What to work on
Retype the records in full, exactly as they stand.

(Extracted records)

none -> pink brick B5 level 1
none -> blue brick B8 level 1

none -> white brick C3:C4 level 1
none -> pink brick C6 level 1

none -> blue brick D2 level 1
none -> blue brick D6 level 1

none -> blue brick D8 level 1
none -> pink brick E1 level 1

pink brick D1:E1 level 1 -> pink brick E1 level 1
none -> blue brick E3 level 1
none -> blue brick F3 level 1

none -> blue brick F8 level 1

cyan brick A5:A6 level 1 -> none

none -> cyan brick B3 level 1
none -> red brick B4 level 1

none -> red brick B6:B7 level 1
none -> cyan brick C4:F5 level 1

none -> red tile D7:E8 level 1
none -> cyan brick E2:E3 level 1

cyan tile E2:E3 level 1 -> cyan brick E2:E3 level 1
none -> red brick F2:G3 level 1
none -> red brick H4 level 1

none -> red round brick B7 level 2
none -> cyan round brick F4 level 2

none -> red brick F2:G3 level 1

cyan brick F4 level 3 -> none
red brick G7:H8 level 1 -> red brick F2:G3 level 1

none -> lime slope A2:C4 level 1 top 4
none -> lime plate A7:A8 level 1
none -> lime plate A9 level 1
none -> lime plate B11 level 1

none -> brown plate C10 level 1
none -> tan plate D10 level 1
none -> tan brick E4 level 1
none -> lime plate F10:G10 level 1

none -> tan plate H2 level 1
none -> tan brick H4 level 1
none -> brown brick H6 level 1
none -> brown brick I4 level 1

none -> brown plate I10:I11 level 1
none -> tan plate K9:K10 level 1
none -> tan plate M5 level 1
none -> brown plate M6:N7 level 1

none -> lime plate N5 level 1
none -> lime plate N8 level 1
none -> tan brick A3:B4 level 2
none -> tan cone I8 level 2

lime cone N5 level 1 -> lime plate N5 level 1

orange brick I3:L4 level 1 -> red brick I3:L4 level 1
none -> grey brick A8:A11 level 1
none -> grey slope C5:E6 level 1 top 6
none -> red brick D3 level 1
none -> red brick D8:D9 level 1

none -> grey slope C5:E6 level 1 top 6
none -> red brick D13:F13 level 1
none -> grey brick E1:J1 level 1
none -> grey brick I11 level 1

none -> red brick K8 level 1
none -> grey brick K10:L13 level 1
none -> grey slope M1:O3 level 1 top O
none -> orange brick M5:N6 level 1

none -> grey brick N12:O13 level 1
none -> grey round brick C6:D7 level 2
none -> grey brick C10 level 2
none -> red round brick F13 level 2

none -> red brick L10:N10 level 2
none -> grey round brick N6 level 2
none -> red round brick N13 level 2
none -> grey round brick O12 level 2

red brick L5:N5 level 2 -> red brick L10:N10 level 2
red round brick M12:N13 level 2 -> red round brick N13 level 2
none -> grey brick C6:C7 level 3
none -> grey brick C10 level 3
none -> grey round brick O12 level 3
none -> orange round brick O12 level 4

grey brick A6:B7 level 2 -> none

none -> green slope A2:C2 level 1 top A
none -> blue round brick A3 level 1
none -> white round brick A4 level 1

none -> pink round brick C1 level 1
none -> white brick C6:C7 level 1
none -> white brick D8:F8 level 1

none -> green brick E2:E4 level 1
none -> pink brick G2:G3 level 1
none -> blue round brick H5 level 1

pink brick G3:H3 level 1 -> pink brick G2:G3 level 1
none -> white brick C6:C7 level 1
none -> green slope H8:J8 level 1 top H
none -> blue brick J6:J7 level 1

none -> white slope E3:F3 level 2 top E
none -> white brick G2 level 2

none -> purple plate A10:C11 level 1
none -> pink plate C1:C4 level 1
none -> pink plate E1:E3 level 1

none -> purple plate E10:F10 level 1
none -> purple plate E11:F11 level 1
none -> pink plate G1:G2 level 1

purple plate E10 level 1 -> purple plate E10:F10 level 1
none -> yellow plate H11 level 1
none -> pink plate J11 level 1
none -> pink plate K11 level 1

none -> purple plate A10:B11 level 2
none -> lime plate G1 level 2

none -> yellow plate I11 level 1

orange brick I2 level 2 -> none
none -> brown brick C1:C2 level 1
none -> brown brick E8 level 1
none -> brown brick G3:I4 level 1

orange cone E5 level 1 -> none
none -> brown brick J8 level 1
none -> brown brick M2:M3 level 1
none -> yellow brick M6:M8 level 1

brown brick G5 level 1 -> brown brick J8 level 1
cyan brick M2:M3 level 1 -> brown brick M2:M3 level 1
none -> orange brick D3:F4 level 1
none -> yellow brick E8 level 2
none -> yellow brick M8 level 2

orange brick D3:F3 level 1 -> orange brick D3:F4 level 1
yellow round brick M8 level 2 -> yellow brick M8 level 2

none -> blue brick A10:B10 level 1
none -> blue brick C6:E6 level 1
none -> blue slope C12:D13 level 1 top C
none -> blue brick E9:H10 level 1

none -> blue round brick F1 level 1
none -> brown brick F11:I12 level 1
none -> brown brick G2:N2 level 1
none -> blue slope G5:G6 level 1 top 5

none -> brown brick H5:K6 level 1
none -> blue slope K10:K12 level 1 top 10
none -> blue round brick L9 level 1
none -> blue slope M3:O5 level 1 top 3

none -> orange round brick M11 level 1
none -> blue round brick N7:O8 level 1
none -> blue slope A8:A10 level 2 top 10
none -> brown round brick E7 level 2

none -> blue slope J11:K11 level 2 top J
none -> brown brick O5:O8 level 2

Written answer
none -> pink brick B5 level 1
none -> blue brick B8 level 1

none -> white brick C3:C4 level 1
none -> pink brick C6 level 1

none -> blue brick D2 level 1
none -> blue brick D6 level 1

none -> blue brick D8 level 1
none -> pink brick E1 level 1

pink brick D1:E1 level 1 -> pink brick E1 level 1
none -> blue brick E3 level 1
none -> blue brick F3 level 1

none -> blue brick F8 level 1

cyan brick A5:A6 level 1 -> none

none -> cyan brick B3 level 1
none -> red brick B4 level 1

none -> red brick B6:B7 level 1
none -> cyan brick C4:F5 level 1

none -> red tile D7:E8 level 1
none -> cyan brick E2:E3 level 1

cyan tile E2:E3 level 1 -> cyan brick E2:E3 level 1
none -> red brick F2:G3 level 1
none -> red brick H4 level 1

none -> red round brick B7 level 2
none -> cyan round brick F4 level 2

none -> red brick F2:G3 level 1

cyan brick F4 level 3 -> none
red brick G7:H8 level 1 -> red brick F2:G3 level 1

none -> lime slope A2:C4 level 1 top 4
none -> lime plate A7:A8 level 1
none -> lime plate A9 level 1
none -> lime plate B11 level 1

none -> brown plate C10 level 1
none -> tan plate D10 level 1
none -> tan brick E4 level 1
none -> lime plate F10:G10 level 1

none -> tan plate H2 level 1
none -> tan brick H4 level 1
none -> brown brick H6 level 1
none -> brown brick I4 level 1

none -> brown plate I10:I11 level 1
none -> tan plate K9:K10 level 1
none -> tan plate M5 level 1
none -> brown plate M6:N7 level 1

none -> lime plate N5 level 1
none -> lime plate N8 level 1
none -> tan brick A3:B4 level 2
none -> tan cone I8 level 2

lime cone N5 level 1 -> lime plate N5 level 1

orange brick I3:L4 level 1 -> red brick I3:L4 level 1
none -> grey brick A8:A11 level 1
none -> grey slope C5:E6 level 1 top 6
none -> red brick D3 level 1
none -> red brick D8:D9 level 1

none -> grey slope C5:E6 level 1 top 6
none -> red brick D13:F13 level 1
none -> grey brick E1:J1 level 1
none -> grey brick I11 level 1

none -> red brick K8 level 1
none -> grey brick K10:L13 level 1
none -> grey slope M1:O3 level 1 top O
none -> orange brick M5:N6 level 1

none -> grey brick N12:O13 level 1
none -> grey round brick C6:D7 level 2
none -> grey brick C10 level 2
none -> red round brick F13 level 2

none -> red brick L10:N10 level 2
none -> grey round brick N6 level 2
none -> red round brick N13 level 2
none -> grey round brick O12 level 2

red brick L5:N5 level 2 -> red brick L10:N10 level 2
red round brick M12:N13 level 2 -> red round brick N13 level 2
none -> grey brick C6:C7 level 3
none -> grey brick C10 level 3
none -> grey round brick O12 level 3
none -> orange round brick O12 level 4

grey brick A6:B7 level 2 -> none

none -> green slope A2:C2 level 1 top A
none -> blue round brick A3 level 1
none -> white round brick A4 level 1

none -> pink round brick C1 level 1
none -> white brick C6:C7 level 1
none -> white brick D8:F8 level 1

none -> green brick E2:E4 level 1
none -> pink brick G2:G3 level 1
none -> blue round brick H5 level 1

pink brick G3:H3 level 1 -> pink brick G2:G3 level 1
none -> white brick C6:C7 level 1
none -> green slope H8:J8 level 1 top H
none -> blue brick J6:J7 level 1

none -> white slope E3:F3 level 2 top E
none -> white brick G2 level 2

none -> purple plate A10:C11 level 1
none -> pink plate C1:C4 level 1
none -> pink plate E1:E3 level 1

none -> purple plate E10:F10 level 1
none -> purple plate E11:F11 level 1
none -> pink plate G1:G2 level 1

purple plate E10 level 1 -> purple plate E10:F10 level 1
none -> yellow plate H11 level 1
none -> pink plate J11 level 1
none -> pink plate K11 level 1

none -> purple plate A10:B11 level 2
none -> lime plate G1 level 2

none -> yellow plate I11 level 1

orange brick I2 level 2 -> none
none -> brown brick C1:C2 level 1
none -> brown brick E8 level 1
none -> brown brick G3:I4 level 1

orange cone E5 level 1 -> none
none -> brown brick J8 level 1
none -> brown brick M2:M3 level 1
none -> yellow brick M6:M8 level 1

brown brick G5 level 1 -> brown brick J8 level 1
cyan brick M2:M3 level 1 -> brown brick M2:M3 level 1
none -> orange brick D3:F4 level 1
none -> yellow brick E8 level 2
none -> yellow brick M8 level 2

orange brick D3:F3 level 1 -> orange brick D3:F4 level 1
yellow round brick M8 level 2 -> yellow brick M8 level 2

none -> blue brick A10:B10 level 1
none -> blue brick C6:E6 level 1
none -> blue slope C12:D13 level 1 top C
none -> blue brick E9:H10 level 1

none -> blue round brick F1 level 1
none -> brown brick F11:I12 level 1
none -> brown brick G2:N2 level 1
none -> blue slope G5:G6 level 1 top 5

none -> brown brick H5:K6 level 1
none -> blue slope K10:K12 level 1 top 10
none -> blue round brick L9 level 1
none -> blue slope M3:O5 level 1 top 3

none -> orange round brick M11 level 1
none -> blue round brick N7:O8 level 1
none -> blue slope A8:A10 level 2 top 10
none -> brown round brick E7 level 2

none -> blue slope J11:K11 level 2 top J
none -> brown brick O5:O8 level 2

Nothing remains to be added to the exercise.